Information shown section start

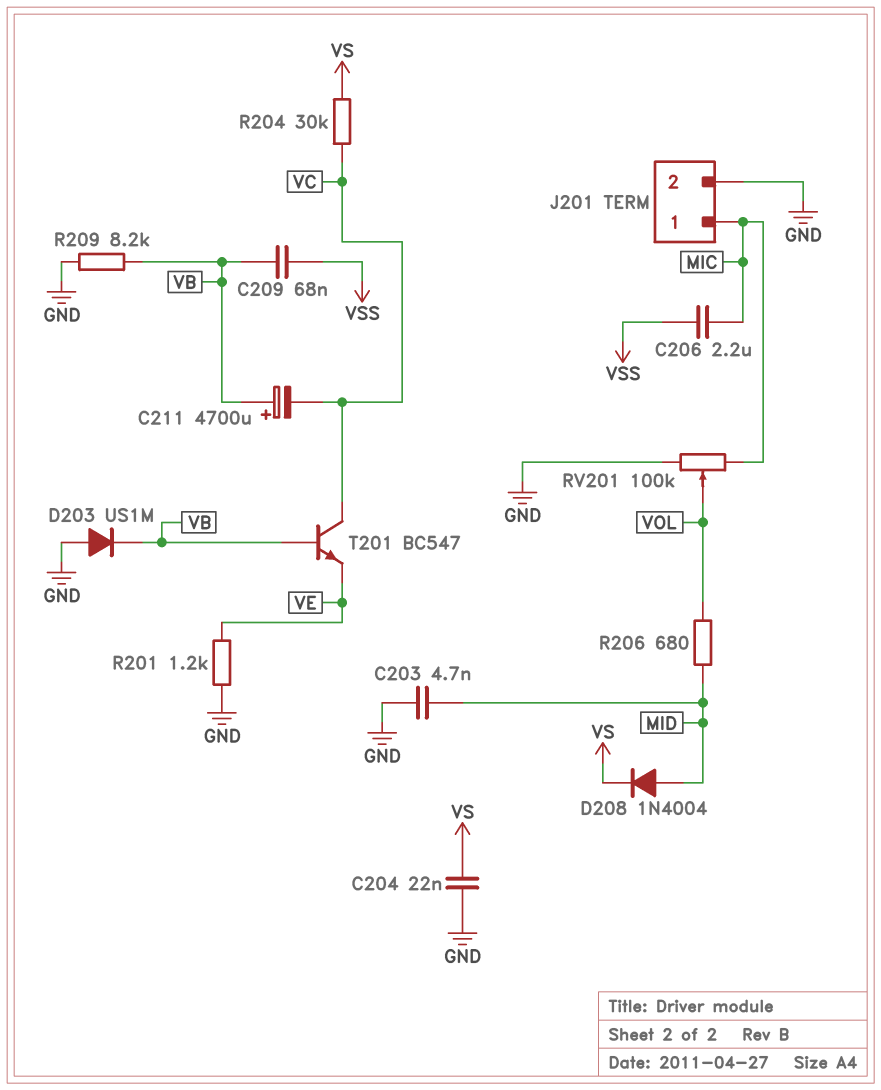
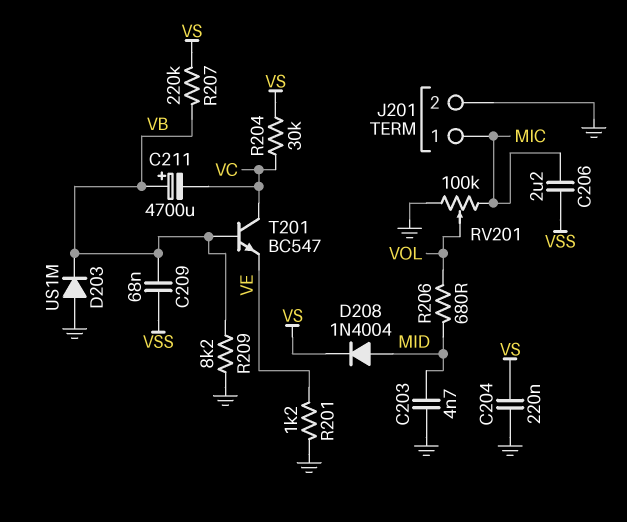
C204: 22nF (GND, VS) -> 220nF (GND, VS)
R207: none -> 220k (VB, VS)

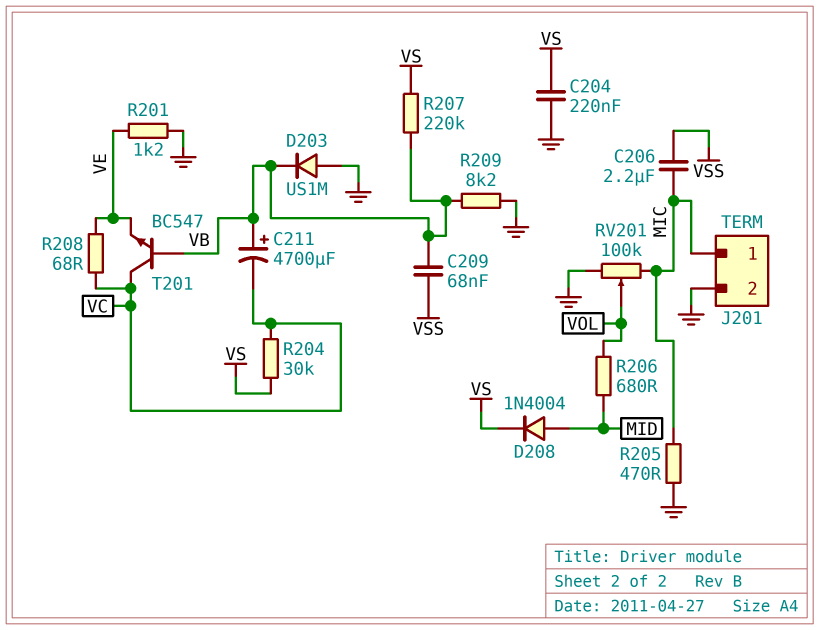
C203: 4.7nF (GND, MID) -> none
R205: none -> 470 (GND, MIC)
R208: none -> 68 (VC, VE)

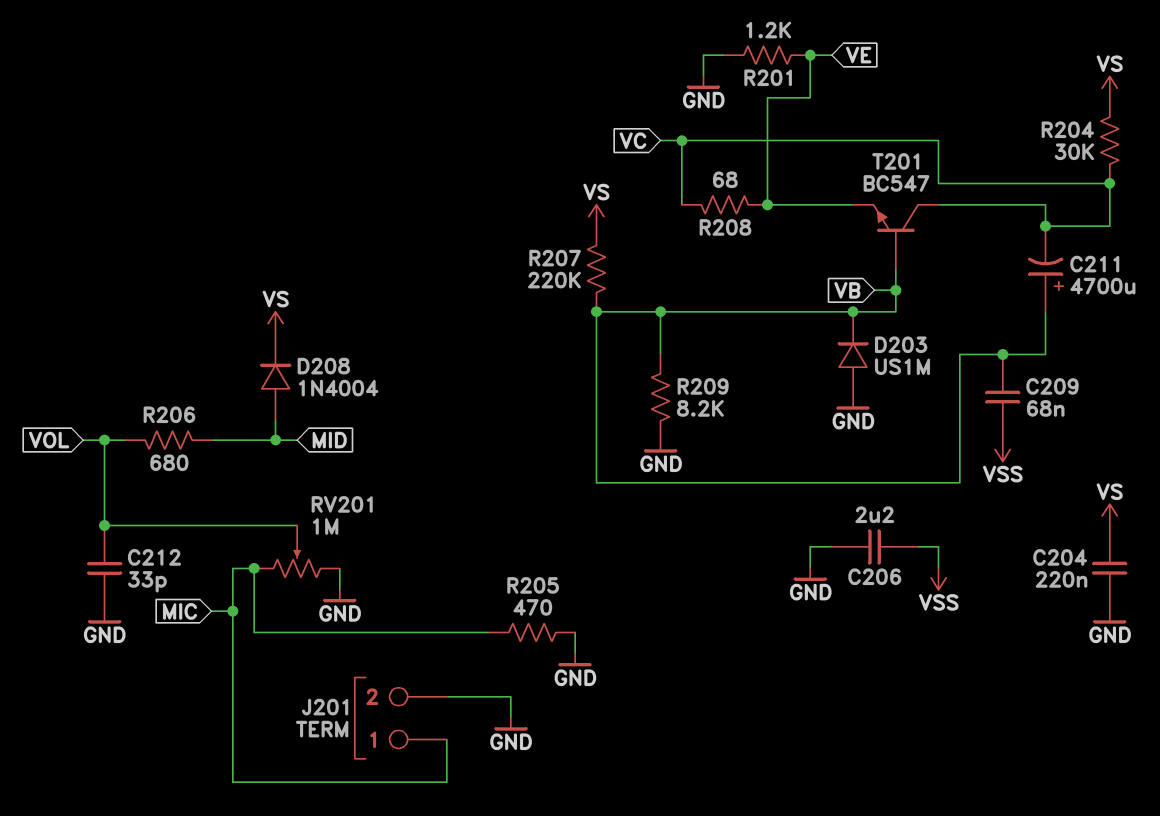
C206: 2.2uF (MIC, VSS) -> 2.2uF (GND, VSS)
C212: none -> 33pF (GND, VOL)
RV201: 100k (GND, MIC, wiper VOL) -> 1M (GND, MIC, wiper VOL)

Information shown section end
Information shown section start

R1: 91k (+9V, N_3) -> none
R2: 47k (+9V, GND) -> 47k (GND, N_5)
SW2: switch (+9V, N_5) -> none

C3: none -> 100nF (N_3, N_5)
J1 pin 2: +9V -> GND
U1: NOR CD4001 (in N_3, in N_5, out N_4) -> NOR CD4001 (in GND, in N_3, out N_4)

Information shown section end
Information shown section start

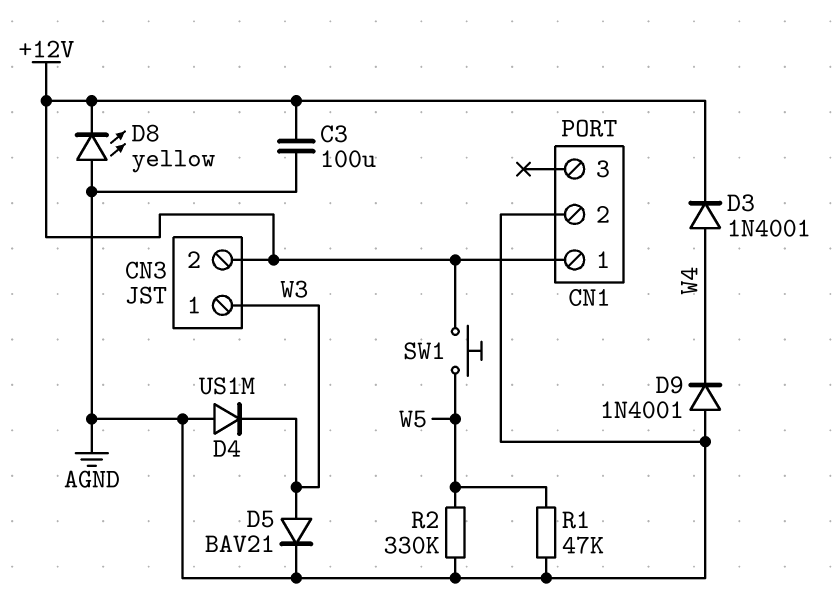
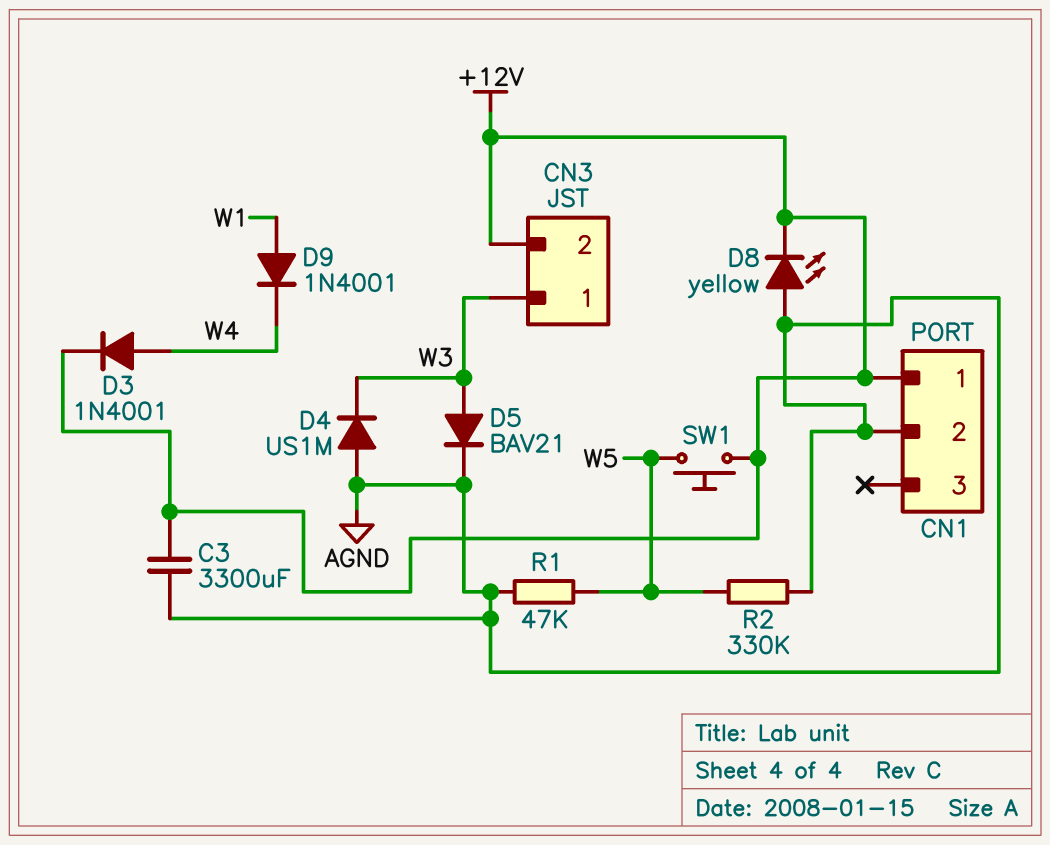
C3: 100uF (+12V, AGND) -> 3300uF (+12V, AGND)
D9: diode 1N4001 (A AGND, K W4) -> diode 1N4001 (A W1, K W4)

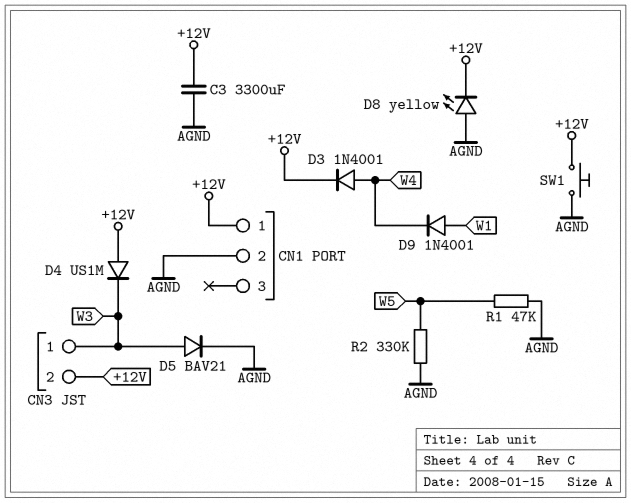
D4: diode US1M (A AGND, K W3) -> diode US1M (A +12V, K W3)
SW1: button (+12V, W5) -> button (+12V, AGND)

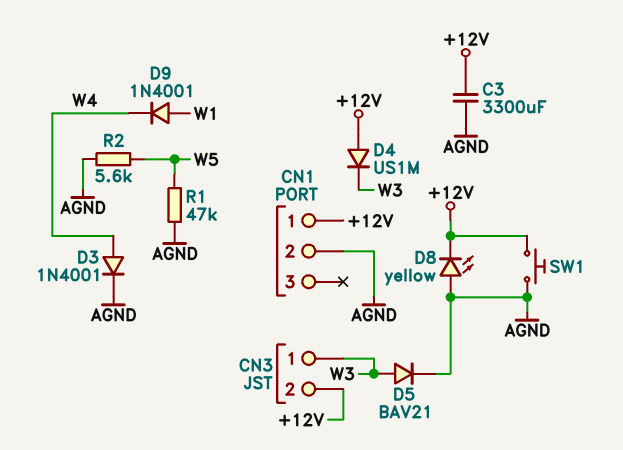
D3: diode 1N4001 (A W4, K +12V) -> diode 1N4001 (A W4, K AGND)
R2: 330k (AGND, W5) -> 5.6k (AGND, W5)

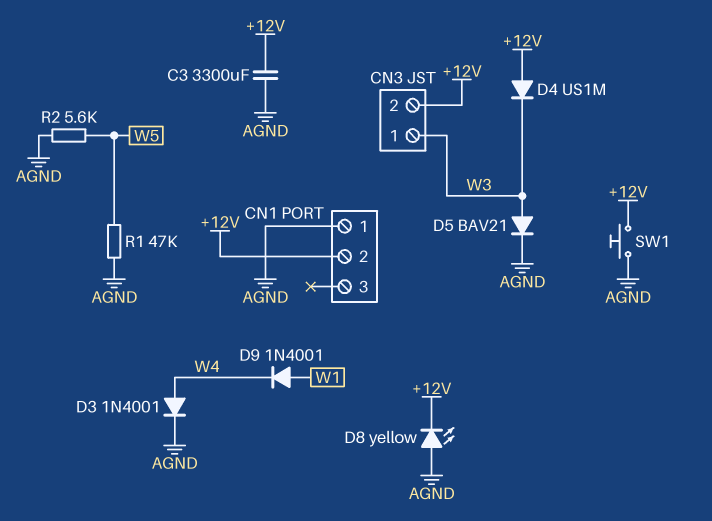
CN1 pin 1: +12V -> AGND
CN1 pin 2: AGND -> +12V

Information shown section end

● Work instruction
What you return must match the lines above from the one with "D3: diode 1N4001" through the one with "CN1 pin 2: AGND -> +12V" exactly, with both ends included and the pictures excluded.

● Answer for the task
D3: diode 1N4001 (A W4, K +12V) -> diode 1N4001 (A W4, K AGND)
R2: 330k (AGND, W5) -> 5.6k (AGND, W5)

CN1 pin 1: +12V -> AGND
CN1 pin 2: AGND -> +12V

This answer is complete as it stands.